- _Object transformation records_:
::::::::
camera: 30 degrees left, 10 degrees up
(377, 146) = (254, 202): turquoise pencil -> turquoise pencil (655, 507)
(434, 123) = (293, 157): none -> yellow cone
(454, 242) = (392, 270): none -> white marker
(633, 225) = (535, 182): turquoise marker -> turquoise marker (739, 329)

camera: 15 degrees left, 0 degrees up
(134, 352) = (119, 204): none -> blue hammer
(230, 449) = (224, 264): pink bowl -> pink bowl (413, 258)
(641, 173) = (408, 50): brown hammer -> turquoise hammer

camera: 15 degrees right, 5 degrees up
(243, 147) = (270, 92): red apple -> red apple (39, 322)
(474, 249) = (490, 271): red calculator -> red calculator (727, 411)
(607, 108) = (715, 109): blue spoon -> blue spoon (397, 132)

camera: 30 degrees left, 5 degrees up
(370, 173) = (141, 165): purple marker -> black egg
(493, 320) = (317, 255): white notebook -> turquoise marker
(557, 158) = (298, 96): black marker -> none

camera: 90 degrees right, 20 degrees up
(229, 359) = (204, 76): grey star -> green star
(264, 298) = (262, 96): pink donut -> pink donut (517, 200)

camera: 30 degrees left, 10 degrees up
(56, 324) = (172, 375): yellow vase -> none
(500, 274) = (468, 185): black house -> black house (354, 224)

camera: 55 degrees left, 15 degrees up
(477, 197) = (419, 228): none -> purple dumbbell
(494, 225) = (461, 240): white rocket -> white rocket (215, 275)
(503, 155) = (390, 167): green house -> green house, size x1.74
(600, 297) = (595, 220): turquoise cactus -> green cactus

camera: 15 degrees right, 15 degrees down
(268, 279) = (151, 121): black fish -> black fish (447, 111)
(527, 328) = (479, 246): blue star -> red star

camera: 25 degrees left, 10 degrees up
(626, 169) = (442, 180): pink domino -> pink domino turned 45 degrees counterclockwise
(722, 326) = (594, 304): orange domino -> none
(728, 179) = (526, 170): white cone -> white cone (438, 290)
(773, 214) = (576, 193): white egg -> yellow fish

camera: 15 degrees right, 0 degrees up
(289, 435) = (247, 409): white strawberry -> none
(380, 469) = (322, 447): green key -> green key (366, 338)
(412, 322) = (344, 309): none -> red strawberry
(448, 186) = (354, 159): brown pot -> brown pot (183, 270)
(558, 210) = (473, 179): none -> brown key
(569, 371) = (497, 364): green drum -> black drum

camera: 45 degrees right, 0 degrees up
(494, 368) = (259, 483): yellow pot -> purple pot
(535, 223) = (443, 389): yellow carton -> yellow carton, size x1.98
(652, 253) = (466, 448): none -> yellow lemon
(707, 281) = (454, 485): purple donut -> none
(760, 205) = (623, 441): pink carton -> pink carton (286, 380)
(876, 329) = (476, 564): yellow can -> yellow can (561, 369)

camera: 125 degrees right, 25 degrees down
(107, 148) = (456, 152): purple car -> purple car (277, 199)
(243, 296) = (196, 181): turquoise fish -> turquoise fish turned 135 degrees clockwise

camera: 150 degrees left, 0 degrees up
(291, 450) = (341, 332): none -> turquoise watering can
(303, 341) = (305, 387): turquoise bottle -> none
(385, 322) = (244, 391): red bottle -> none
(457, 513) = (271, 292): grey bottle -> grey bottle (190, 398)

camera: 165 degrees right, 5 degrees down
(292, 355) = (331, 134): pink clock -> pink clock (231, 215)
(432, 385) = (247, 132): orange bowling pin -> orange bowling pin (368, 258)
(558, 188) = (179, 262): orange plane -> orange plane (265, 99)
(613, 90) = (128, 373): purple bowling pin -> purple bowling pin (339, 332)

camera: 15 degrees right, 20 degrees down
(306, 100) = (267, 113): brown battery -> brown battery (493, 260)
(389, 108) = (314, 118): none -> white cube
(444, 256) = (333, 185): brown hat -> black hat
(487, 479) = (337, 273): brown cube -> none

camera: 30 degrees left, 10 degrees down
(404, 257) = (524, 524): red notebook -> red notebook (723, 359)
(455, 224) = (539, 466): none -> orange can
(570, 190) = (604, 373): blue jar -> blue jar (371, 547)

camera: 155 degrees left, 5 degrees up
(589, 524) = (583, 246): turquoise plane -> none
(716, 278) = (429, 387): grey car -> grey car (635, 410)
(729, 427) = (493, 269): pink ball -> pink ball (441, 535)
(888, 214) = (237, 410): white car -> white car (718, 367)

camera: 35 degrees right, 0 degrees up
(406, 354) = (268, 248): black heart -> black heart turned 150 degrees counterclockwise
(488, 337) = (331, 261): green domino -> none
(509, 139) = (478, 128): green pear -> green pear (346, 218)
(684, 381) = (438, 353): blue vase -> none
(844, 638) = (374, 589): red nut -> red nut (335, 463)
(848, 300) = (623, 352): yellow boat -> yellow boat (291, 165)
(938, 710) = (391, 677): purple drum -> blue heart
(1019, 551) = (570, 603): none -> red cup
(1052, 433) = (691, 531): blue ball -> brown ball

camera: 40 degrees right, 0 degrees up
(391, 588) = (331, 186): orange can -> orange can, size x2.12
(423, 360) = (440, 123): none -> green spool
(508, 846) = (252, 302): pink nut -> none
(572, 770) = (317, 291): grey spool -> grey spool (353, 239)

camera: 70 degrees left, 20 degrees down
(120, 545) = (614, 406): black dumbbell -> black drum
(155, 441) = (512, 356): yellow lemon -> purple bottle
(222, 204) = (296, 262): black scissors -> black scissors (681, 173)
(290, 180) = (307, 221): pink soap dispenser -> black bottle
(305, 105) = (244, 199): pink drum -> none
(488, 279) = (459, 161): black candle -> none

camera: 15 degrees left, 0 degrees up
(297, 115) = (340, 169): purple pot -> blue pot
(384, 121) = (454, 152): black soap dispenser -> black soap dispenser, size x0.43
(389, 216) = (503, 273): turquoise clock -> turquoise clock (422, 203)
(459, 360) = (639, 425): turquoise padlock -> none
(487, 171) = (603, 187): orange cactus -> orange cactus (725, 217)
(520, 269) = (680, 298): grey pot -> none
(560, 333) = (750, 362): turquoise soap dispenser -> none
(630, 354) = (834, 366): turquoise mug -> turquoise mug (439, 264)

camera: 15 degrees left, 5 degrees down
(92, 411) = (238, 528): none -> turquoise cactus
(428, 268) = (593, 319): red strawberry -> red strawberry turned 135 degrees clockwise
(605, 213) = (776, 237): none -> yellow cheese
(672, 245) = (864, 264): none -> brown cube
::::::::
- _Problem to work on_:
Which lines of the records above contain the word "cube"? Report each one in full.

- _Exercise output_:
(389, 108) = (314, 118): none -> white cube
(487, 479) = (337, 273): brown cube -> none
(672, 245) = (864, 264): none -> brown cube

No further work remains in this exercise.